*Exercise instructions*.
The answer must consist solely of the lines from the line with "J1 pin 1: +3V3 -> GND" to the end of the data below, transcribed exactly and with no pictures.

*Before and after images*.
■ ■ ■

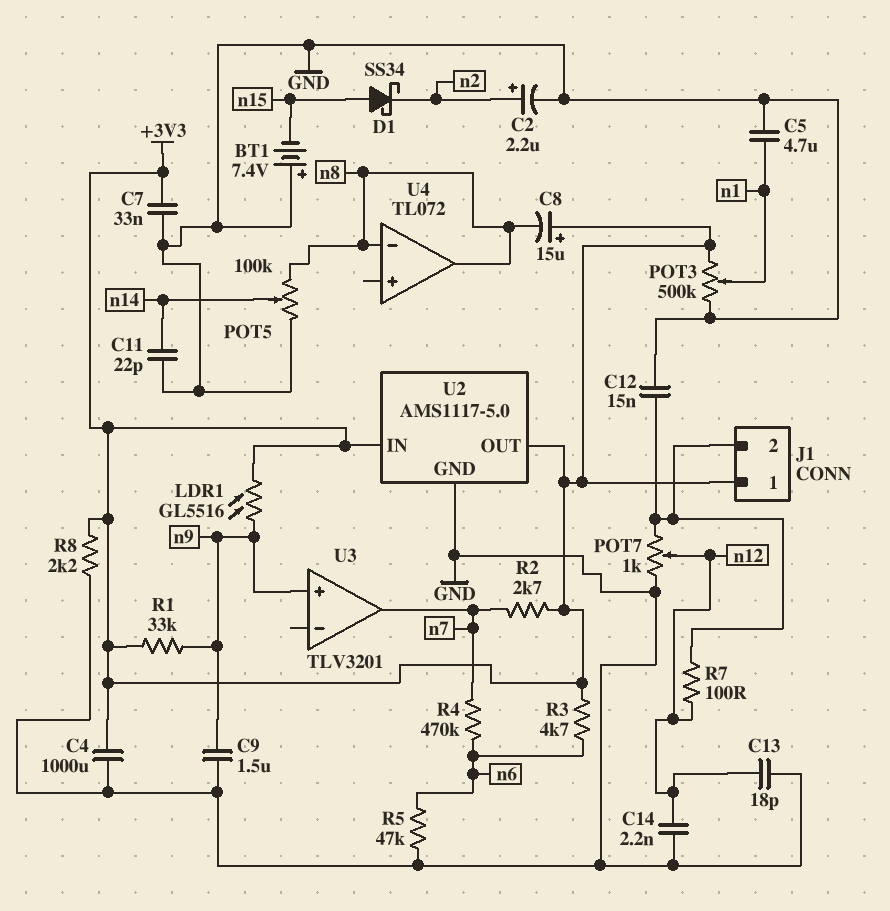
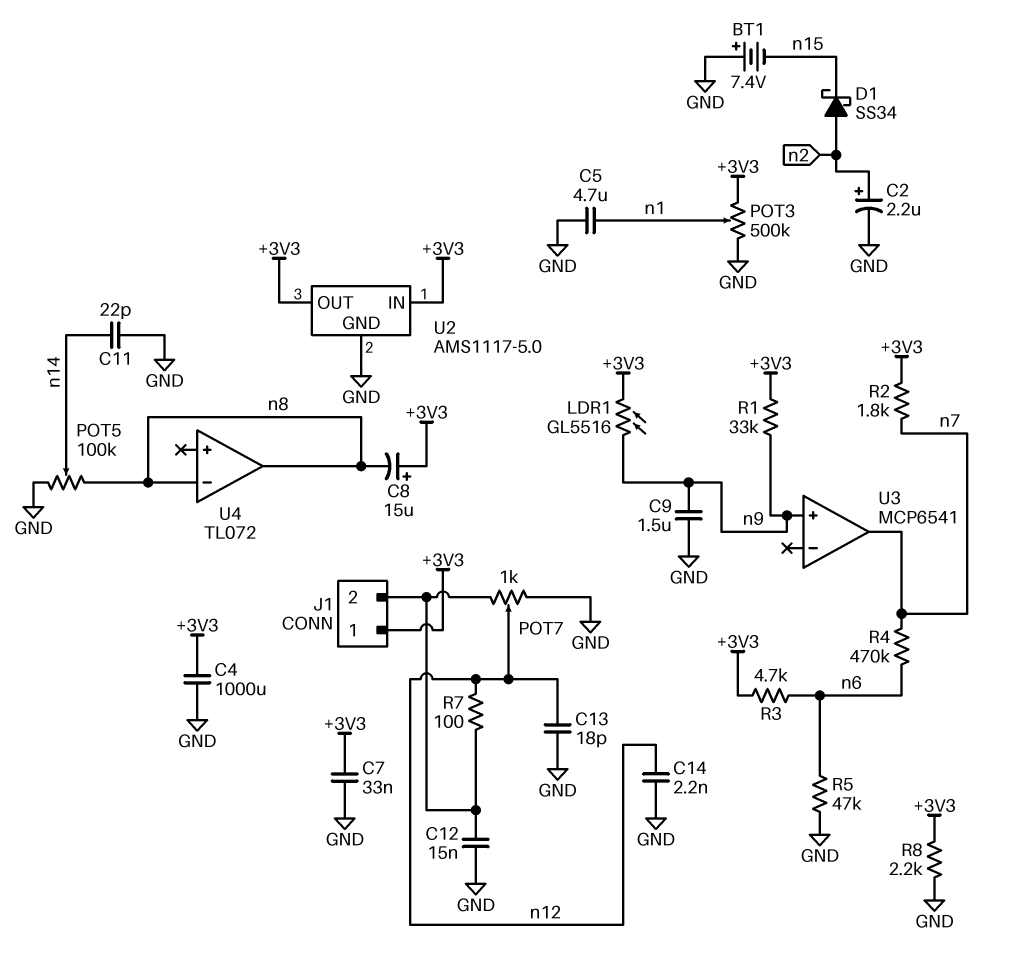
D1: schottky SS34 (A n15, K n2) -> schottky SS34 (A n2, K n15)
R2: 2.7k (+3V3, n7) -> 1.8k (+3V3, n7)
U3: TLV3201 -> MCP6541

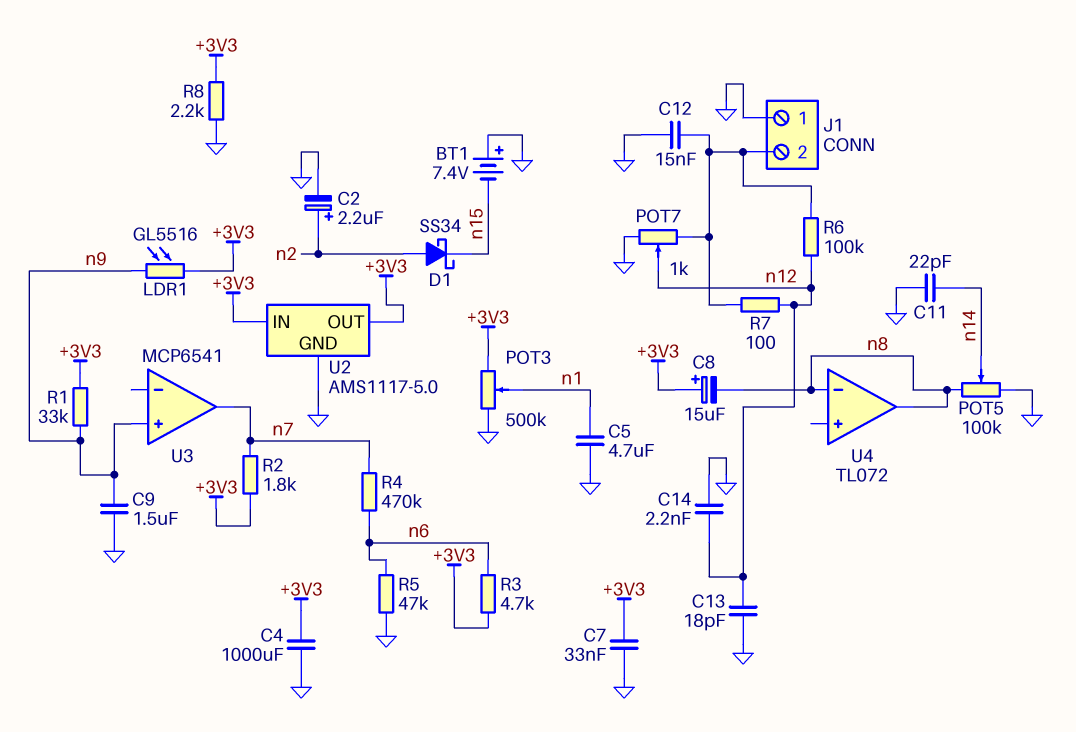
J1 pin 1: +3V3 -> GND
R6: none -> 100k (J1/2, n12)

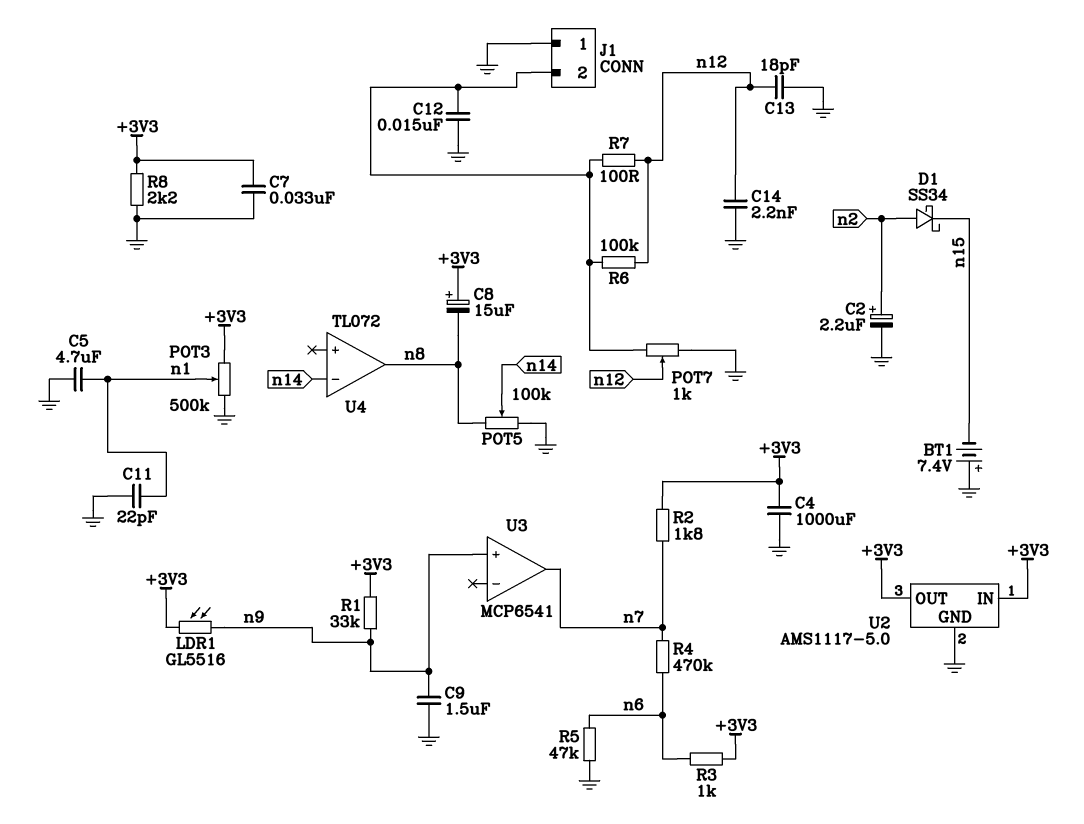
C11: 22pF (GND, n14) -> 22pF (GND, n1)
R3: 4.7k (+3V3, n6) -> 1k (+3V3, n6)
U4 pin in-: n8 -> n14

■ ■ ■

*Answer space*.
J1 pin 1: +3V3 -> GND
R6: none -> 100k (J1/2, n12)

C11: 22pF (GND, n14) -> 22pF (GND, n1)
R3: 4.7k (+3V3, n6) -> 1k (+3V3, n6)
U4 pin in-: n8 -> n14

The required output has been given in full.